## Problem statement
An exact copy of every entry is needed, with the images left out.

=====

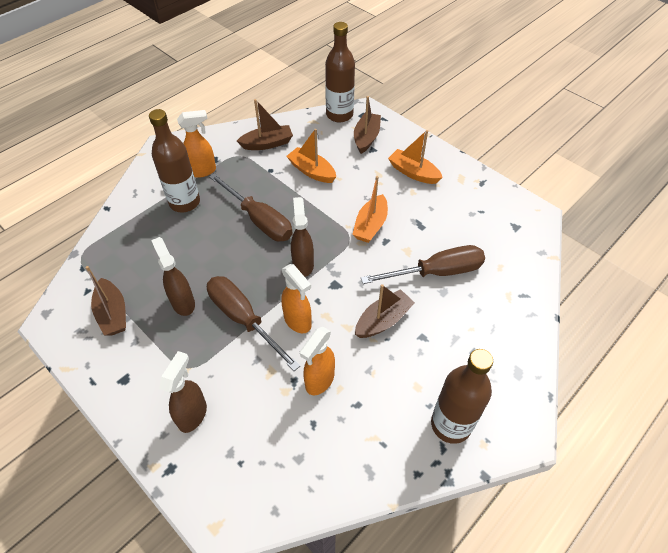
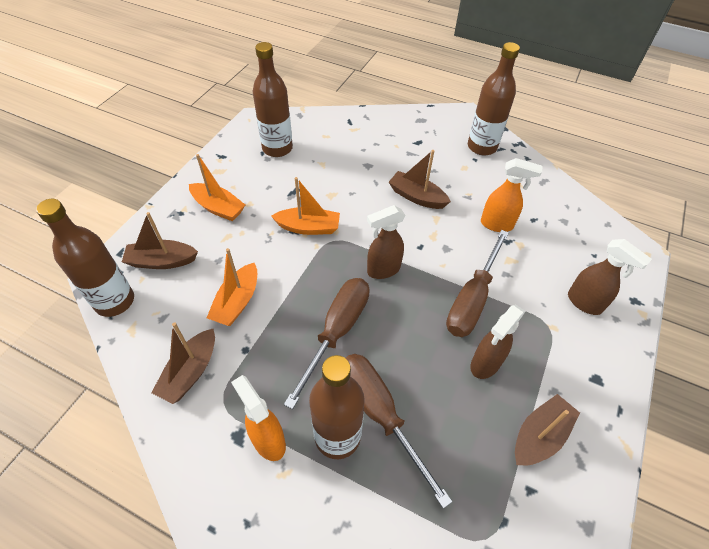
camera: 110 degrees left, 0 degrees up
(193, 414) = (584, 303): brown spray bottle -> brown spray bottle turned 135 degrees counterclockwise
(267, 144) = (190, 372): brown boat -> brown boat turned 120 degrees counterclockwise
(298, 321) = (450, 255): orange spray bottle -> none
(413, 173) = (218, 208): orange boat -> orange boat turned 75 degrees counterclockwise
(436, 272) = (348, 172): brown screwdriver -> brown screwdriver (379, 414)
(485, 223) = (277, 148): none -> brown bottle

=====

## Finished exercise
camera: 110 degrees left, 0 degrees up
(193, 414) = (584, 303): brown spray bottle -> brown spray bottle turned 135 degrees counterclockwise
(267, 144) = (190, 372): brown boat -> brown boat turned 120 degrees counterclockwise
(298, 321) = (450, 255): orange spray bottle -> none
(413, 173) = (218, 208): orange boat -> orange boat turned 75 degrees counterclockwise
(436, 272) = (348, 172): brown screwdriver -> brown screwdriver (379, 414)
(485, 223) = (277, 148): none -> brown bottle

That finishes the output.